■ **AIM OF THE TASK**
List each line of the records below that contains the string "tuplet". Case counts.

─── EXERCISE DATA

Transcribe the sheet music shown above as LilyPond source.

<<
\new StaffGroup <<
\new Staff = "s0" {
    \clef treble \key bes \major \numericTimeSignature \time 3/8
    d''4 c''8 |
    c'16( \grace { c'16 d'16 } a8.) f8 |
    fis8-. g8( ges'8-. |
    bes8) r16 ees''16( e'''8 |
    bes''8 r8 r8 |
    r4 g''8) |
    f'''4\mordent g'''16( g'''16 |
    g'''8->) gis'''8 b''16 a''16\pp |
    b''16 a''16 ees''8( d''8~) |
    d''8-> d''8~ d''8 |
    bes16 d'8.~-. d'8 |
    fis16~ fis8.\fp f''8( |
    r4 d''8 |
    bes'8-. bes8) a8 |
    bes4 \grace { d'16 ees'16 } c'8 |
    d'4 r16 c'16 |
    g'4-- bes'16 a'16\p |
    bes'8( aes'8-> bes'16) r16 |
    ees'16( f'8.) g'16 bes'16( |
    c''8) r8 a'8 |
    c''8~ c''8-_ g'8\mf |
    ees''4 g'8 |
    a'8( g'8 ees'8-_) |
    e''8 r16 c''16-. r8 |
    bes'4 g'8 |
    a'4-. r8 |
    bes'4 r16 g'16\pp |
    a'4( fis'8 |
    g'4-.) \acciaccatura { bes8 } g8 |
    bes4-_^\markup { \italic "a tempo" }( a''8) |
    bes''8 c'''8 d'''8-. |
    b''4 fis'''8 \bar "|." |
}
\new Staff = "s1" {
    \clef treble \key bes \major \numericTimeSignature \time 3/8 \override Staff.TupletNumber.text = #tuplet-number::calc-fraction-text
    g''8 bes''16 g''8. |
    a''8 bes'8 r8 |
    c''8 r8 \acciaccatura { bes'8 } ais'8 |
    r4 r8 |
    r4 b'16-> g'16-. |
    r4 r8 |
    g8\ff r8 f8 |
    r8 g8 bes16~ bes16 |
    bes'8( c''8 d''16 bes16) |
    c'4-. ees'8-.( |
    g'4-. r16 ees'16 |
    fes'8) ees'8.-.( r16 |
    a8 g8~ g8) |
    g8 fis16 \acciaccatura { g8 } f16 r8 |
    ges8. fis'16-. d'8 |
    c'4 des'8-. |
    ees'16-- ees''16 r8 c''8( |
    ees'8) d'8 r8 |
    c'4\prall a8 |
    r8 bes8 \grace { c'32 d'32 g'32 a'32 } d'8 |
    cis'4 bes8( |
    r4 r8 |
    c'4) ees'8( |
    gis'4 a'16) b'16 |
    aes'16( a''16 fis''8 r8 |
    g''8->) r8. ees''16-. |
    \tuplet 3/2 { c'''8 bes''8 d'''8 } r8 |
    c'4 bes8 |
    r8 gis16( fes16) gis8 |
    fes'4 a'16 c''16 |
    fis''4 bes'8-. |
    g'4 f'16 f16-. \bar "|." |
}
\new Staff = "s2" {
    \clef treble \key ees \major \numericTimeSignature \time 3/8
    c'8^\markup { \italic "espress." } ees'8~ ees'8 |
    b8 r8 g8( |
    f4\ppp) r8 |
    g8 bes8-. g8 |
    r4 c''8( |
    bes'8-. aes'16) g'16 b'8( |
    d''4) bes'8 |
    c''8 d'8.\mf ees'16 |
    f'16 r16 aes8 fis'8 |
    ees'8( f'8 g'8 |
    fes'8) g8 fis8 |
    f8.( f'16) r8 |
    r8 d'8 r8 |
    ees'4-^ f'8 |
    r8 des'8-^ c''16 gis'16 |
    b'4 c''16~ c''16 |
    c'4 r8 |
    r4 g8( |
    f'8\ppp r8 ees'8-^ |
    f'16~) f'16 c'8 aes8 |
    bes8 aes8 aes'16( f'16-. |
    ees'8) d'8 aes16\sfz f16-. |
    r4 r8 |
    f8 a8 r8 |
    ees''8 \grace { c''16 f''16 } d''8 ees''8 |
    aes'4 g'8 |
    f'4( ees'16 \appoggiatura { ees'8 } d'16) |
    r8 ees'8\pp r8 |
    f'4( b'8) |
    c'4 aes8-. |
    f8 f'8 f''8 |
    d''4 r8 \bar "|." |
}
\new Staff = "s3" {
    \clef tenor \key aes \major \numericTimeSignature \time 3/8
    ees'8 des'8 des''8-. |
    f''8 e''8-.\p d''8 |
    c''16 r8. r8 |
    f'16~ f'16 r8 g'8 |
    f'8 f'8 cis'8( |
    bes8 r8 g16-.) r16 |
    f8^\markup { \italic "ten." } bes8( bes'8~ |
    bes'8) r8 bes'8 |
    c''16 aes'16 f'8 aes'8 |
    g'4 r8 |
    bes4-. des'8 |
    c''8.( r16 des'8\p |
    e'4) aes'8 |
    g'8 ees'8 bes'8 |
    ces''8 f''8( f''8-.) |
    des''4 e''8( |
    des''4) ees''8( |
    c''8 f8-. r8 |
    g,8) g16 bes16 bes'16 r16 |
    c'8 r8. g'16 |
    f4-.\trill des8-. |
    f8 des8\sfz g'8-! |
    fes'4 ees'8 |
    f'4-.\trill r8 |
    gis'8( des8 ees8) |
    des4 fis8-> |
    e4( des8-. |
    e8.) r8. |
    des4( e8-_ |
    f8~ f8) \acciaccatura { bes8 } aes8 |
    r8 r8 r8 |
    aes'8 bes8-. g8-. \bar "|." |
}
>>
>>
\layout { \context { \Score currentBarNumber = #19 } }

──────

■ **RESULT**
    \clef treble \key bes \major \numericTimeSignature \time 3/8 \override Staff.TupletNumber.text = #tuplet-number::calc-fraction-text
    \tuplet 3/2 { c'''8 bes''8 d'''8 } r8 |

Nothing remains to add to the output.